## WHAT THE EXERCISE ASKS
Your task is to transcribe, word for word, the line containing "orange marker: 6 -> 5" and all lines that follow it to the end of the entries. Leave out the pictures.

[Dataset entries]
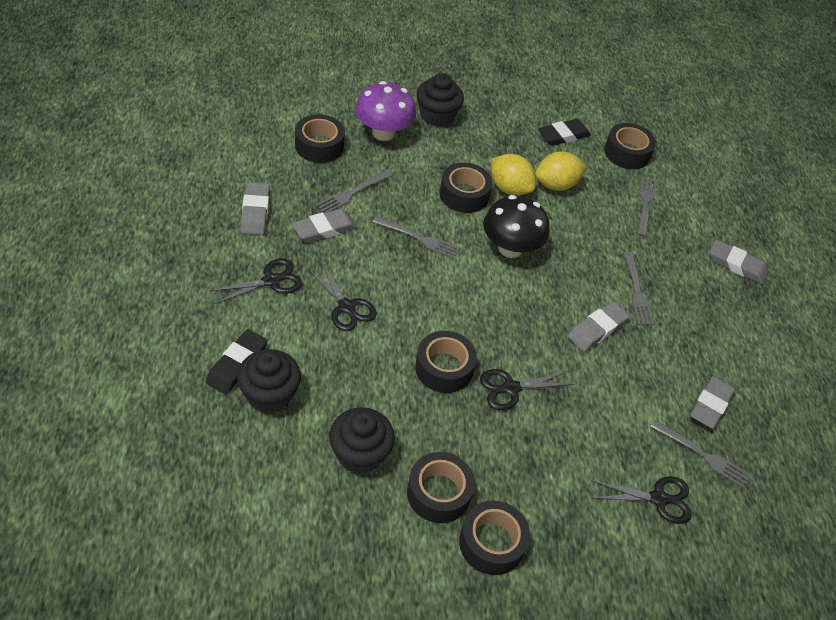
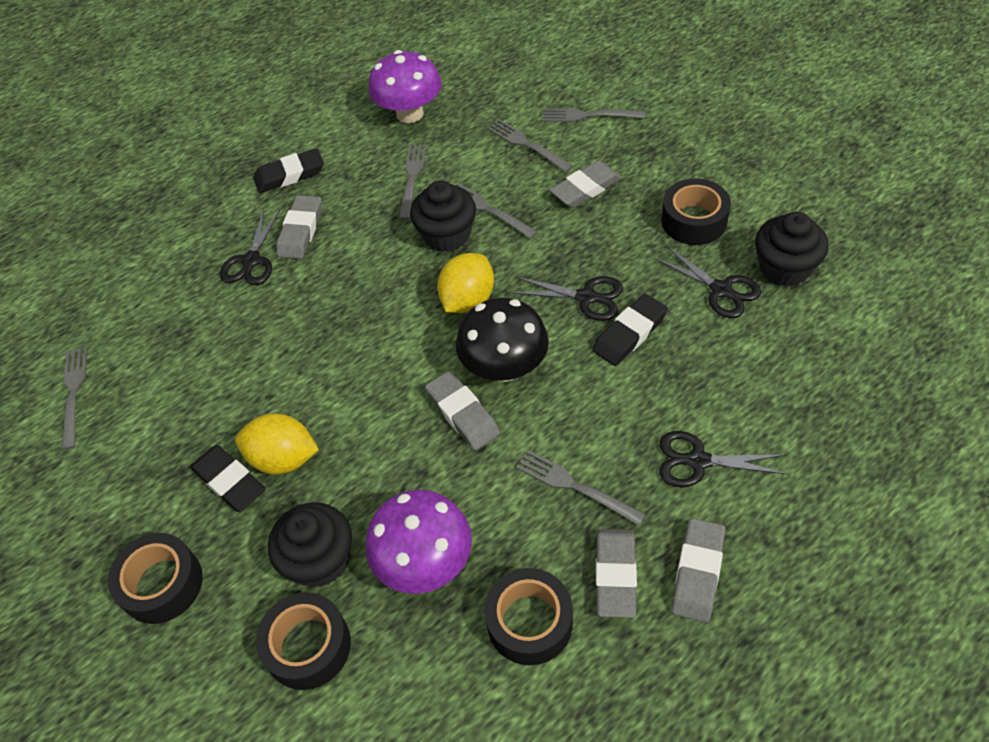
black eraser: 2 -> 3
black tape: 6 -> 4
grey fork: 5 -> 6
purple mushroom: 1 -> 2

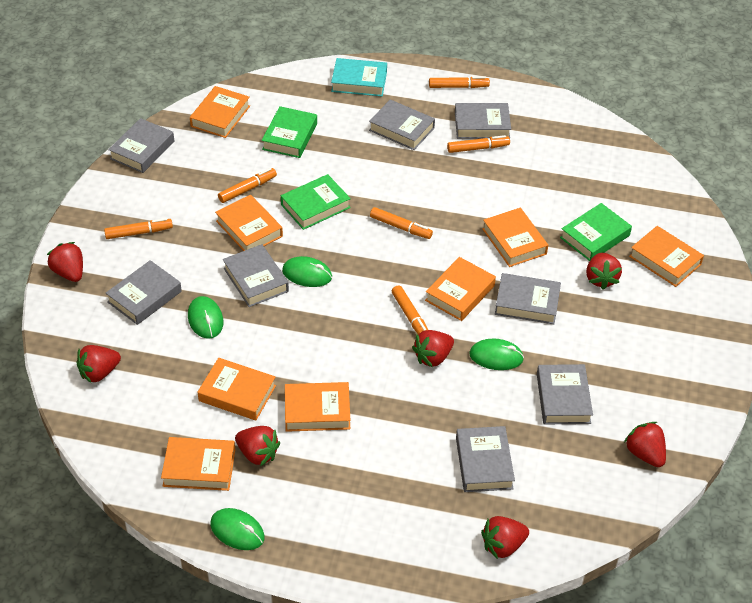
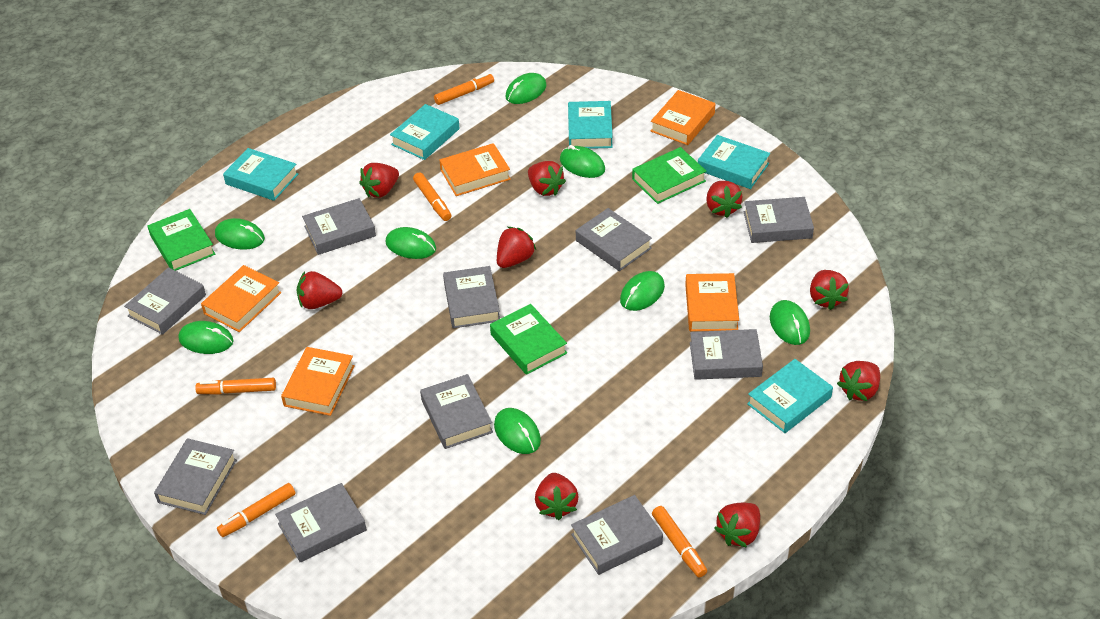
green mouse: 4 -> 8
grey book: 8 -> 10
orange book: 8 -> 5
orange marker: 6 -> 5
red strawberry: 7 -> 9
turquoise book: 1 -> 5

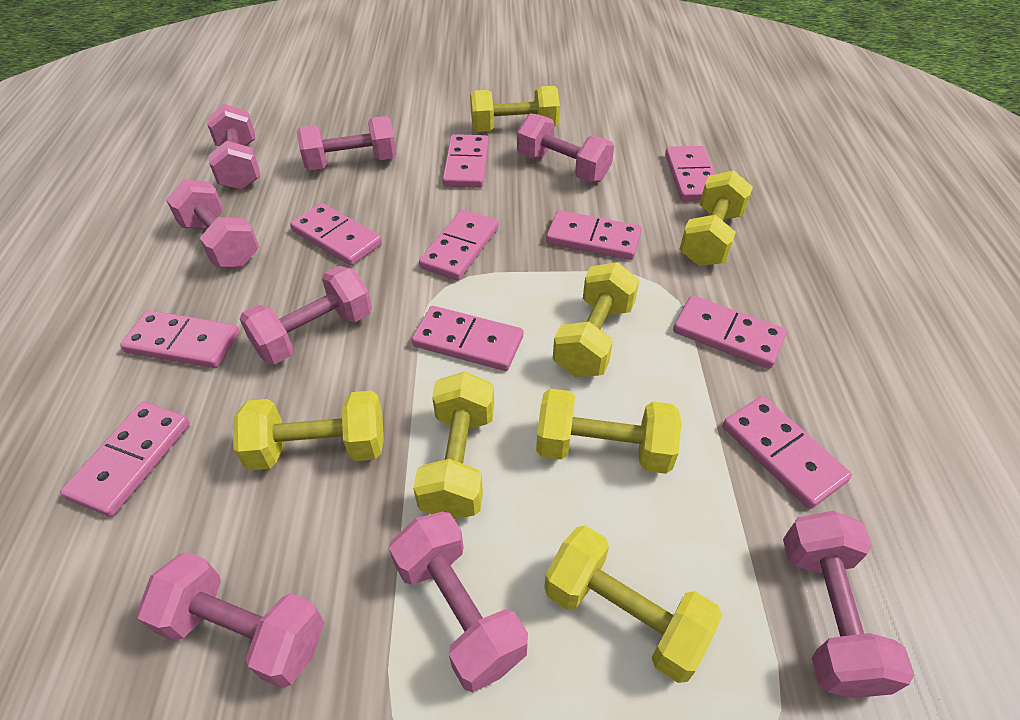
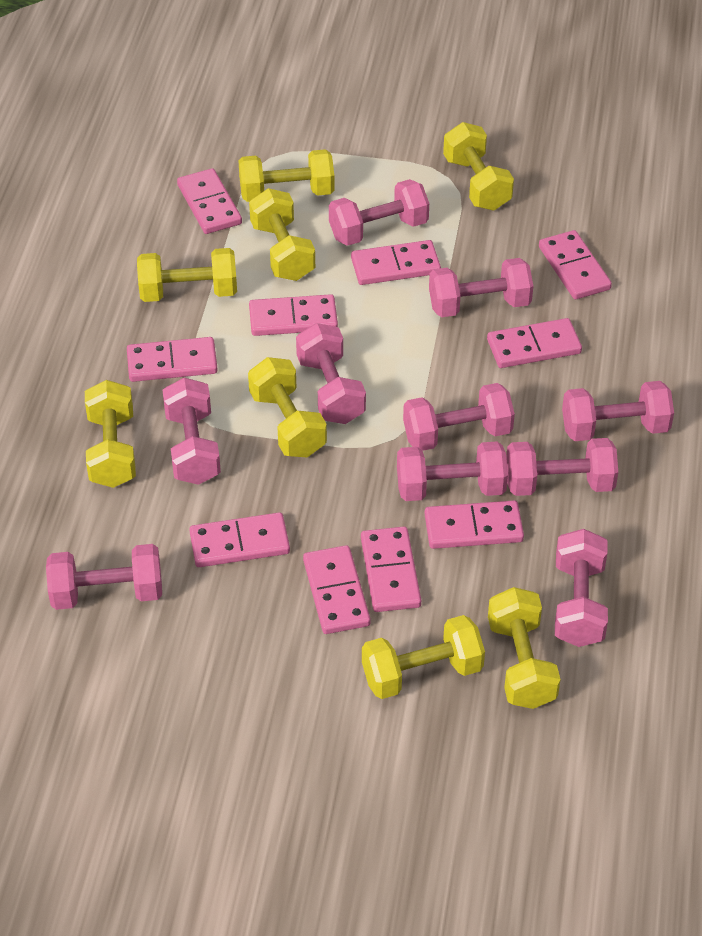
pink dumbbell: 8 -> 10
yellow dumbbell: 7 -> 8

## TASK OUTPUT
orange marker: 6 -> 5
red strawberry: 7 -> 9
turquoise book: 1 -> 5

pink dumbbell: 8 -> 10
yellow dumbbell: 7 -> 8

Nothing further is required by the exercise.